EXERCISE GOAL » Pictures aside, print all of the data below exactly as written.

INFORMATION SHOWN »
**********

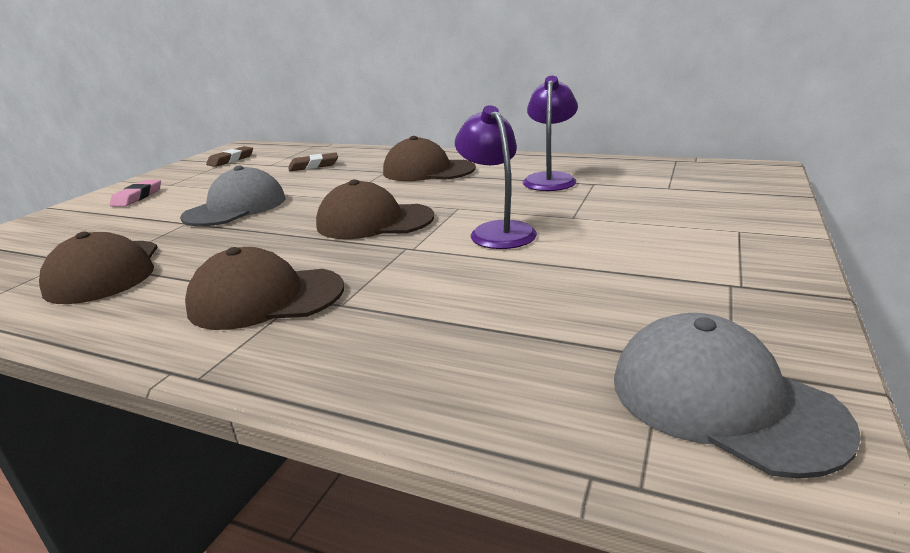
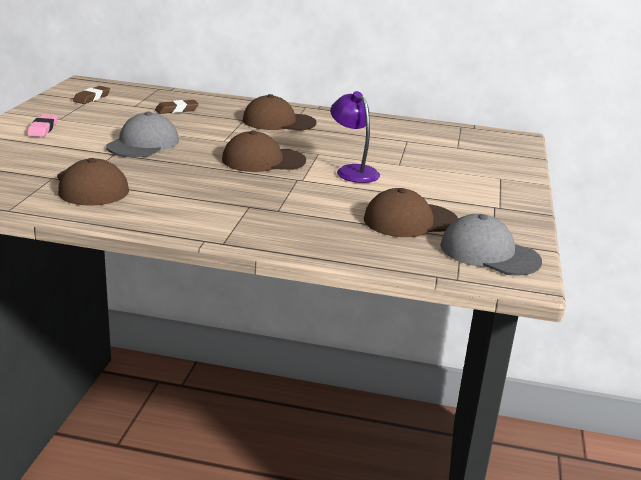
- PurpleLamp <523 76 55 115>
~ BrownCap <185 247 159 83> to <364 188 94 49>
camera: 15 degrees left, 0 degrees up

**********

EXERCISE SOLUTION »
- PurpleLamp <523 76 55 115>
~ BrownCap <185 247 159 83> to <364 188 94 49>
camera: 15 degrees left, 0 degrees up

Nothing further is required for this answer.